Your assignment
From the data below, copy exactly the lines that lie between the one holding "camera: 30 degrees left, 15 degrees down" and the one holding "(701, 378) = (559, 263): brown", including both, and nothing more.
*** Available data Section Begins ***
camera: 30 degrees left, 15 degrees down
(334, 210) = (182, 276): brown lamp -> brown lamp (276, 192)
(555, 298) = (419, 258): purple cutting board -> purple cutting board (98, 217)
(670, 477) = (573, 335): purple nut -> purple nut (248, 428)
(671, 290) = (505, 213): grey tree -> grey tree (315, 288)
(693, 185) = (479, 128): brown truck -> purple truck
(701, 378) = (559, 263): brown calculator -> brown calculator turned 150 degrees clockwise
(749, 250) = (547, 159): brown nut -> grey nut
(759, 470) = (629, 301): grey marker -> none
*** Available data Section Ends ***
*** Available data Section Begins ***
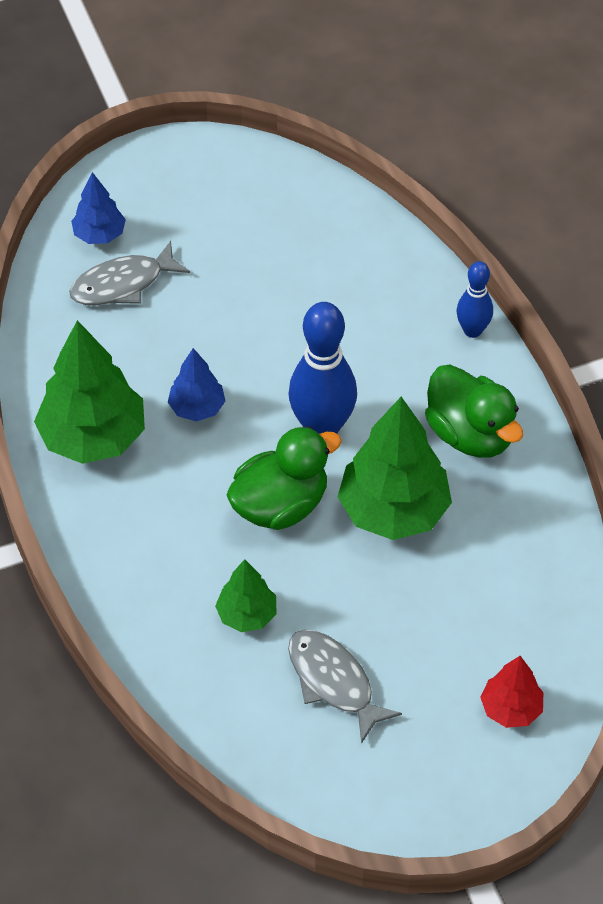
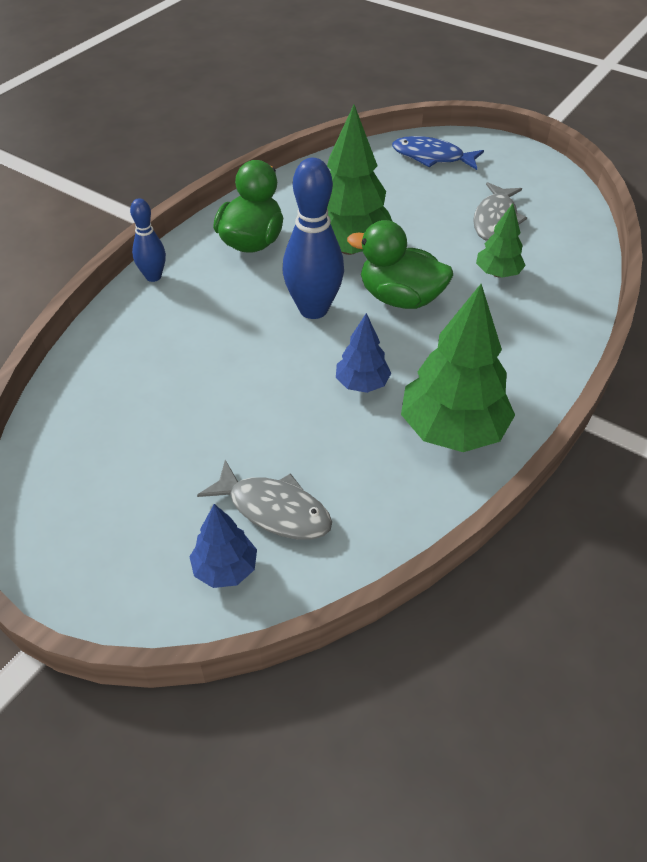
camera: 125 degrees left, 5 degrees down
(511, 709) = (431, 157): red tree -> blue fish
*** Available data Section Ends ***
Solution
camera: 30 degrees left, 15 degrees down
(334, 210) = (182, 276): brown lamp -> brown lamp (276, 192)
(555, 298) = (419, 258): purple cutting board -> purple cutting board (98, 217)
(670, 477) = (573, 335): purple nut -> purple nut (248, 428)
(671, 290) = (505, 213): grey tree -> grey tree (315, 288)
(693, 185) = (479, 128): brown truck -> purple truck
(701, 378) = (559, 263): brown calculator -> brown calculator turned 150 degrees clockwise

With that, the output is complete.